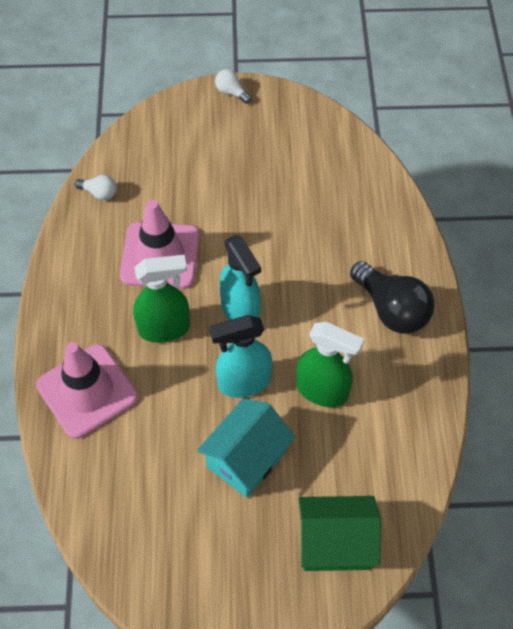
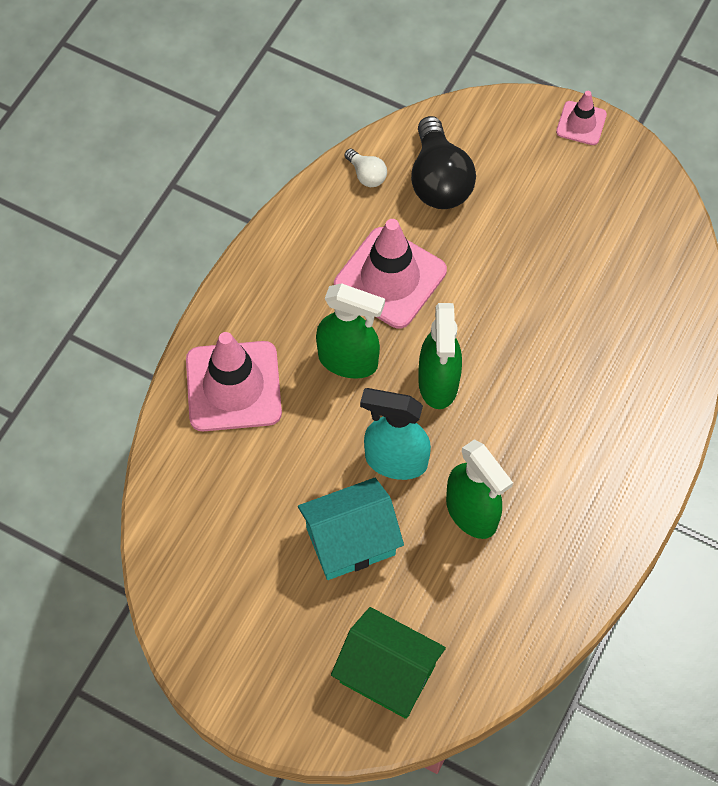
camera: 30 degrees right, 5 degrees up
white light bulb [215,69,251,104] -> pink traffic cone [556,91,607,145]
turquoise spray bottle [219,235,261,320] -> green spray bottle [418,303,462,409]
black light bulb [350,261,435,334] -> black light bulb moved to [411,116,476,209]

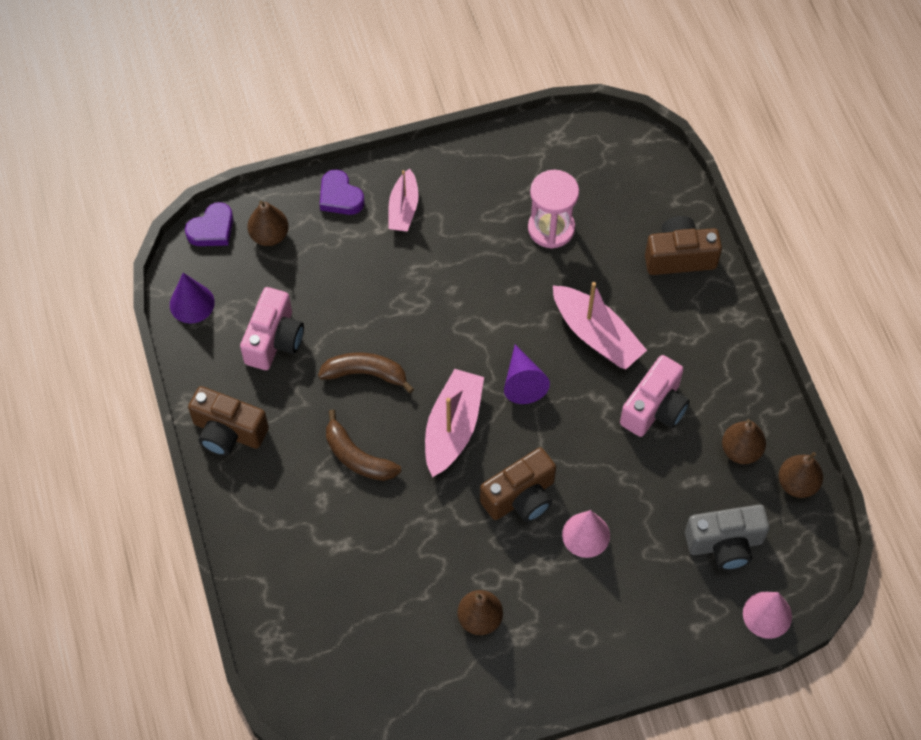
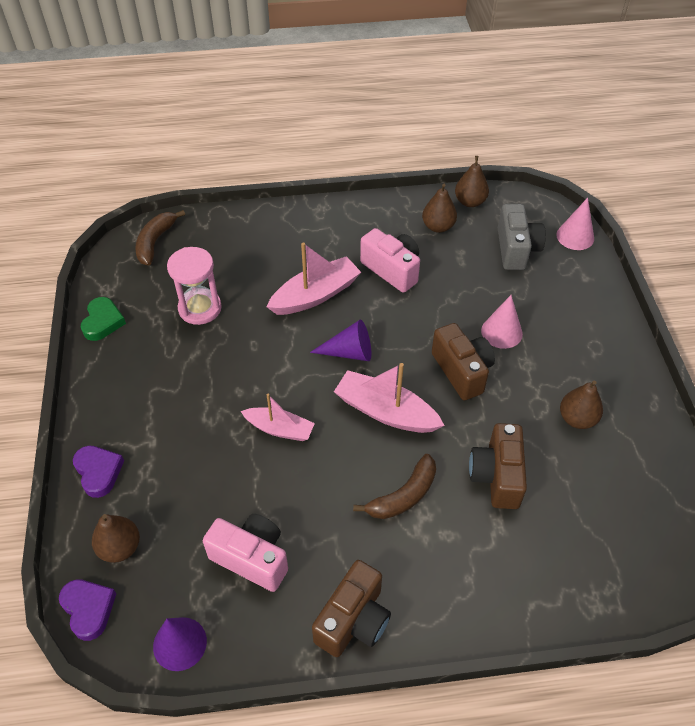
camera: 80 degrees left, 10 degrees down
brown banana [318,353,414,393] -> brown banana moved to [135,210,185,266]
purple heart [320,169,365,215] -> purple heart turned 90 degrees counterclockwise [73,446,124,498]
pink boat [388,169,419,231] -> pink boat moved to [241,394,315,441]
brown camera [645,216,722,275] -> brown camera moved to [469,423,527,509]
none -> green heart [81,297,126,341]

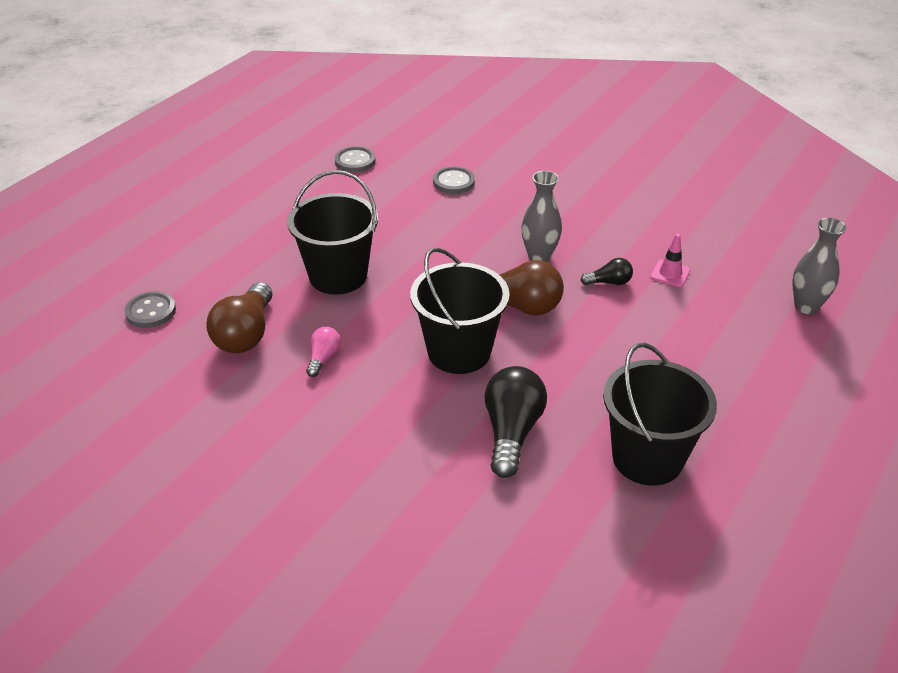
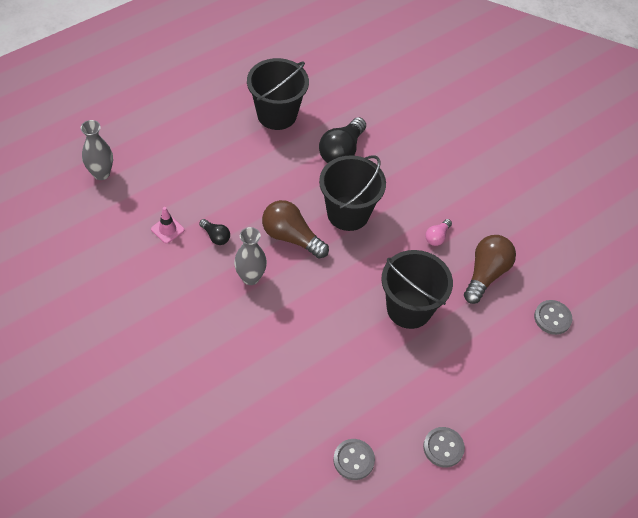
camera: 165 degrees left, 15 degrees up
grey button [433,167,475,194] -> grey button moved to [423,427,465,468]
black light bulb [580,258,633,285] -> black light bulb turned 150 degrees counterclockwise [199,219,230,245]

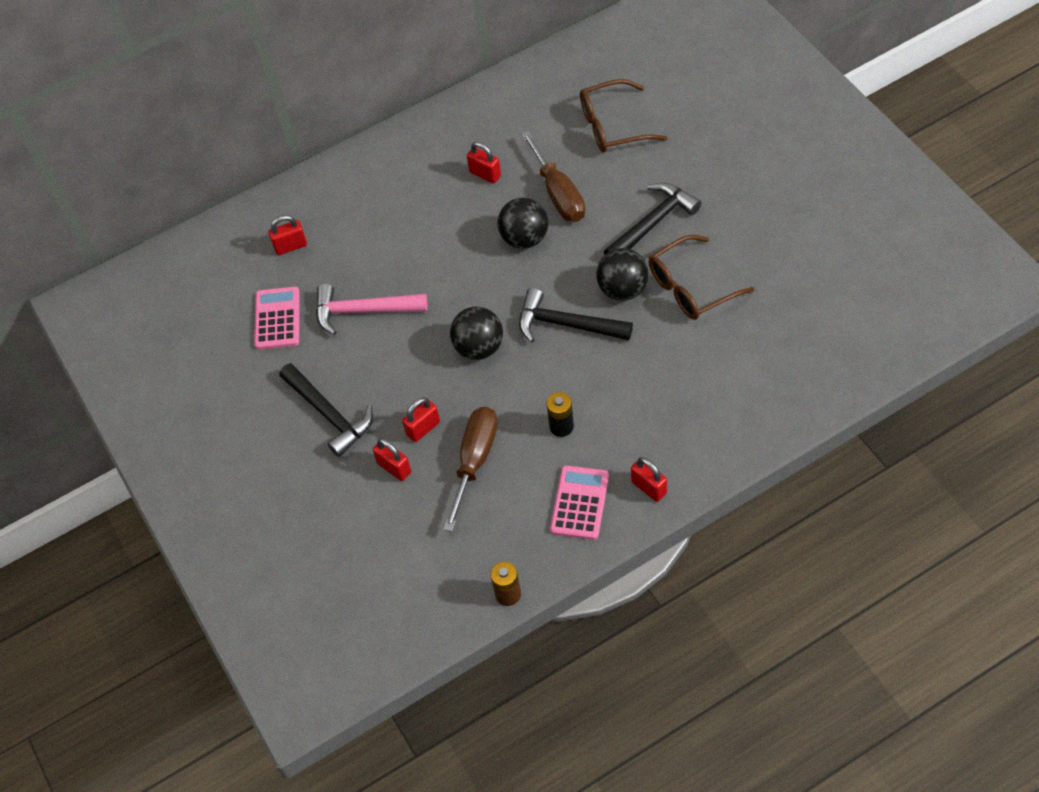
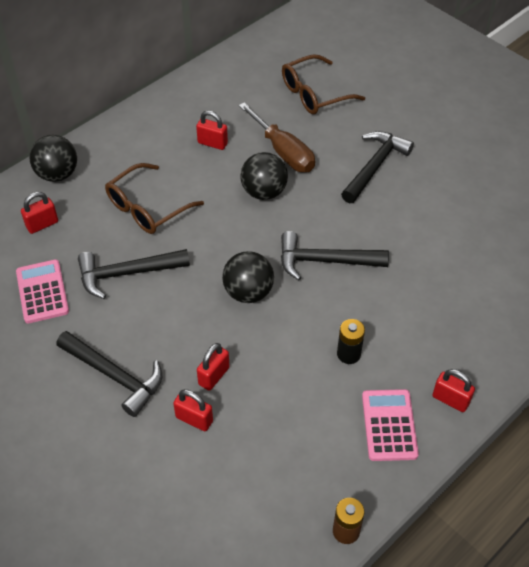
camera: 20 degrees left, 5 degrees down
pink hammer [316,284,427,335] -> black hammer [78,249,190,299]
brown screwdriver [443,407,498,532] -> none
black ball [596,248,649,301] -> black ball moved to [29,135,77,182]
brown glasses [648,235,754,320] -> brown glasses moved to [105,163,204,234]

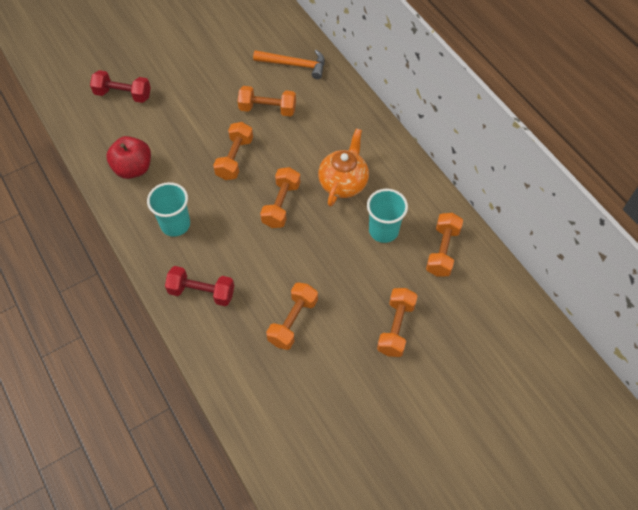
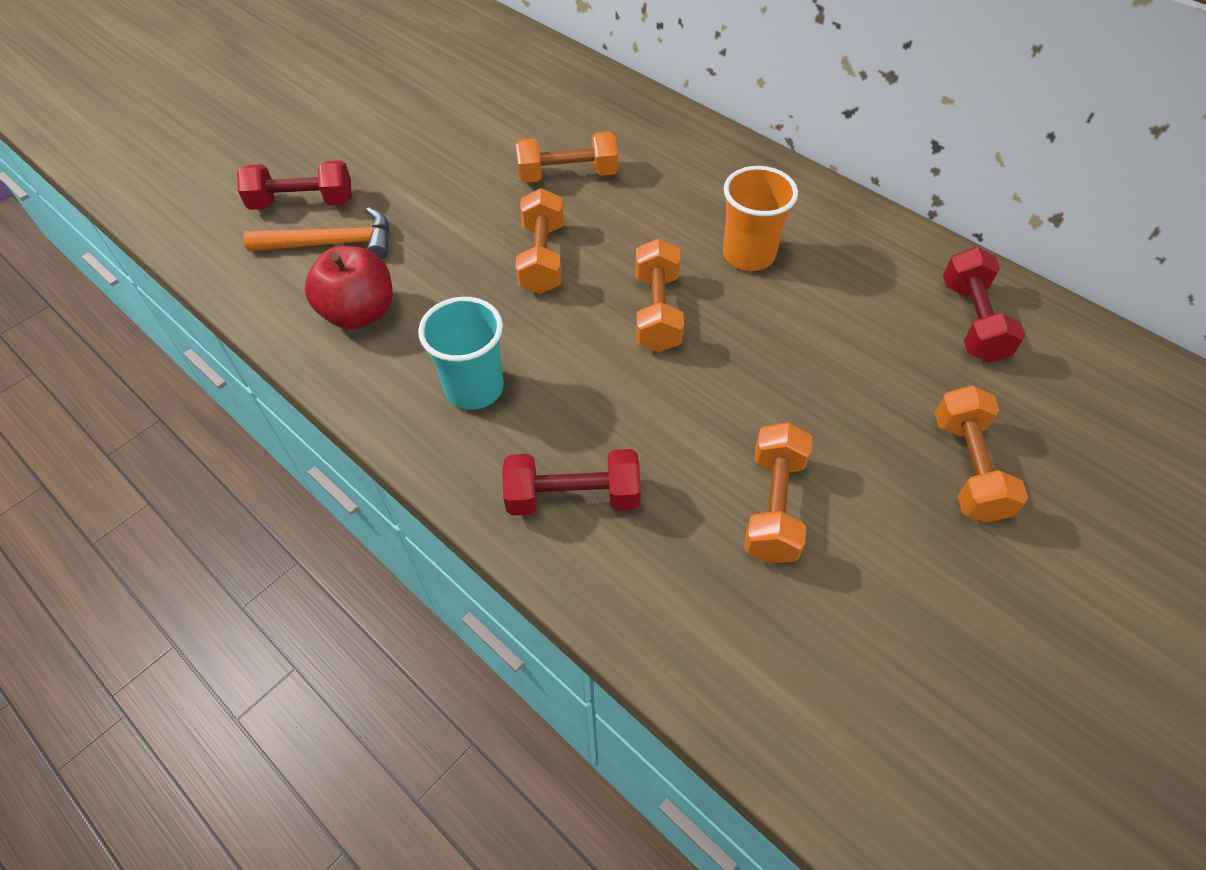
camera: 15 degrees left, 5 degrees down
orange hammer [253,50,325,79] -> orange hammer moved to [243,207,389,259]
orange teapot [318,128,369,207] -> orange cup [723,166,798,271]
turquoise cup [367,189,408,243] -> none
orange dumbbell [426,213,463,277] -> red dumbbell [943,247,1025,363]

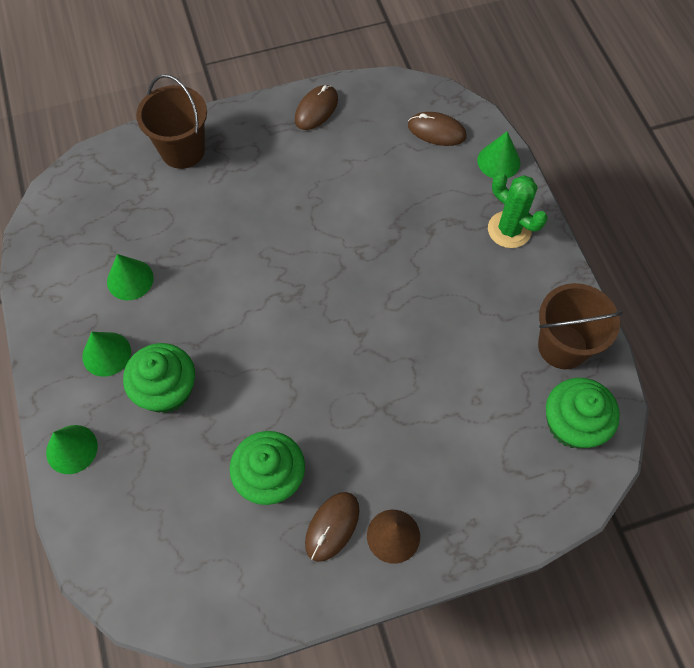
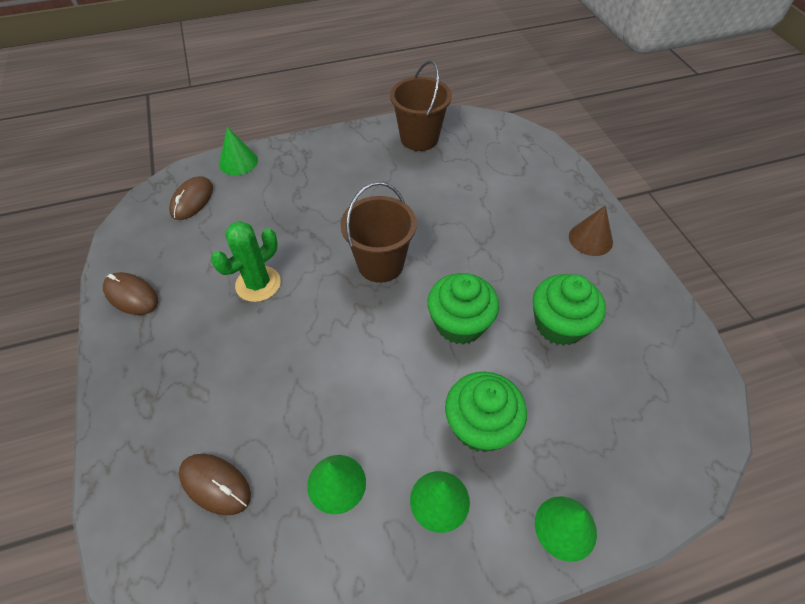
camera: 90 degrees left, 10 degrees down
brown bucket [136,74,207,169] -> brown bucket moved to [340,182,417,283]
brown mouse [305,492,359,562] -> brown mouse moved to [179,454,251,515]
green cactus [488,172,547,248] -> green cactus moved to [211,221,281,302]
green cupcake [546,378,620,448] -> green cupcake moved to [427,273,499,344]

#### [What to work on]
All entries must be output exactly as they stand, and every picture must be left out.

#### [Solution for this problem]
camera: 30 degrees right, 5 degrees up
white light bulb [215,69,251,104] -> pink traffic cone [556,91,607,145]
turquoise spray bottle [219,235,261,320] -> green spray bottle [418,303,462,409]
black light bulb [350,261,435,334] -> black light bulb moved to [411,116,476,209]

camera: 80 degrees left, 10 degrees down
brown banana [318,353,414,393] -> brown banana moved to [135,210,185,266]
purple heart [320,169,365,215] -> purple heart turned 90 degrees counterclockwise [73,446,124,498]
pink boat [388,169,419,231] -> pink boat moved to [241,394,315,441]
brown camera [645,216,722,275] -> brown camera moved to [469,423,527,509]
none -> green heart [81,297,126,341]

camera: 165 degrees left, 15 degrees up
grey button [433,167,475,194] -> grey button moved to [423,427,465,468]
black light bulb [580,258,633,285] -> black light bulb turned 150 degrees counterclockwise [199,219,230,245]

camera: 20 degrees left, 5 degrees down
pink hammer [316,284,427,335] -> black hammer [78,249,190,299]
brown screwdriver [443,407,498,532] -> none
black ball [596,248,649,301] -> black ball moved to [29,135,77,182]
brown glasses [648,235,754,320] -> brown glasses moved to [105,163,204,234]

camera: 15 degrees left, 5 degrees down
orange hammer [253,50,325,79] -> orange hammer moved to [243,207,389,259]
orange teapot [318,128,369,207] -> orange cup [723,166,798,271]
turquoise cup [367,189,408,243] -> none
orange dumbbell [426,213,463,277] -> red dumbbell [943,247,1025,363]

camera: 90 degrees left, 10 degrees down
brown bucket [136,74,207,169] -> brown bucket moved to [340,182,417,283]
brown mouse [305,492,359,562] -> brown mouse moved to [179,454,251,515]
green cactus [488,172,547,248] -> green cactus moved to [211,221,281,302]
green cupcake [546,378,620,448] -> green cupcake moved to [427,273,499,344]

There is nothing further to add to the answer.